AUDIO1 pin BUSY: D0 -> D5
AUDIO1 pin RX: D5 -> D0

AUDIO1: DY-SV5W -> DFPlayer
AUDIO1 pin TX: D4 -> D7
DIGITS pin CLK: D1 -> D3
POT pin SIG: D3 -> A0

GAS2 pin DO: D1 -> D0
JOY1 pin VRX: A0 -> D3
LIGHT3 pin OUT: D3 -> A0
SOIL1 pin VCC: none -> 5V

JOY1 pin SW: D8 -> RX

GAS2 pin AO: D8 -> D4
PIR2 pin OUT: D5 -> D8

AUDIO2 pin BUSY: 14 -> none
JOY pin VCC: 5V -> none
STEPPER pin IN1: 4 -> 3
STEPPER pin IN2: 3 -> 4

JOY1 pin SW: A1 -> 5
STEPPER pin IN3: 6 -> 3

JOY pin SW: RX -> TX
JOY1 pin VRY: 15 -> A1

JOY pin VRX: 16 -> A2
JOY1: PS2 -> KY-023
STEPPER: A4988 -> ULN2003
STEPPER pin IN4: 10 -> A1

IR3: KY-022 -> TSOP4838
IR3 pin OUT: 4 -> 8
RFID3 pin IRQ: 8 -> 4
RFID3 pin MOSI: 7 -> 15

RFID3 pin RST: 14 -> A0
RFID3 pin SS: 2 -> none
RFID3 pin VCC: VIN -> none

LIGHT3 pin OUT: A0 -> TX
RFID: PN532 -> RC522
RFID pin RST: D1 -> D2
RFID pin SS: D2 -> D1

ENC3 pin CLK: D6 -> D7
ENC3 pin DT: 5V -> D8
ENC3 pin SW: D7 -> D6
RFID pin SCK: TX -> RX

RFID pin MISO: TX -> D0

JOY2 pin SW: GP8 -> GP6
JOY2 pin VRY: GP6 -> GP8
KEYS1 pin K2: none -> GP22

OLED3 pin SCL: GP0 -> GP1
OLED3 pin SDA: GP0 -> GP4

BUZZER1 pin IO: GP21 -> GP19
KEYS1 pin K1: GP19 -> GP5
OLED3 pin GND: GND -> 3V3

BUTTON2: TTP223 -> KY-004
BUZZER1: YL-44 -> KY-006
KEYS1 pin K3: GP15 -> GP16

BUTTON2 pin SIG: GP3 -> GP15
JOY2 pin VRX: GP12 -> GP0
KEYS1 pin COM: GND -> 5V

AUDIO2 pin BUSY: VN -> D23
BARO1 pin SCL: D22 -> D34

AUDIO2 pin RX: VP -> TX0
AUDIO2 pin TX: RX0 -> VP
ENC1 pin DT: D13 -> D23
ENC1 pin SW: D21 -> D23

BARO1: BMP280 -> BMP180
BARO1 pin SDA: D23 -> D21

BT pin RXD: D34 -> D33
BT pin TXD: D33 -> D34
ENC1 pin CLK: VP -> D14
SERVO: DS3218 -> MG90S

-=-=-=-=-

What you will do: Please return the lines above exactly, from the first one down to the line with "PIR2 pin OUT: D5 -> D8", and stop after that line.

Response:
AUDIO1 pin BUSY: D0 -> D5
AUDIO1 pin RX: D5 -> D0

AUDIO1: DY-SV5W -> DFPlayer
AUDIO1 pin TX: D4 -> D7
DIGITS pin CLK: D1 -> D3
POT pin SIG: D3 -> A0

GAS2 pin DO: D1 -> D0
JOY1 pin VRX: A0 -> D3
LIGHT3 pin OUT: D3 -> A0
SOIL1 pin VCC: none -> 5V

JOY1 pin SW: D8 -> RX

GAS2 pin AO: D8 -> D4
PIR2 pin OUT: D5 -> D8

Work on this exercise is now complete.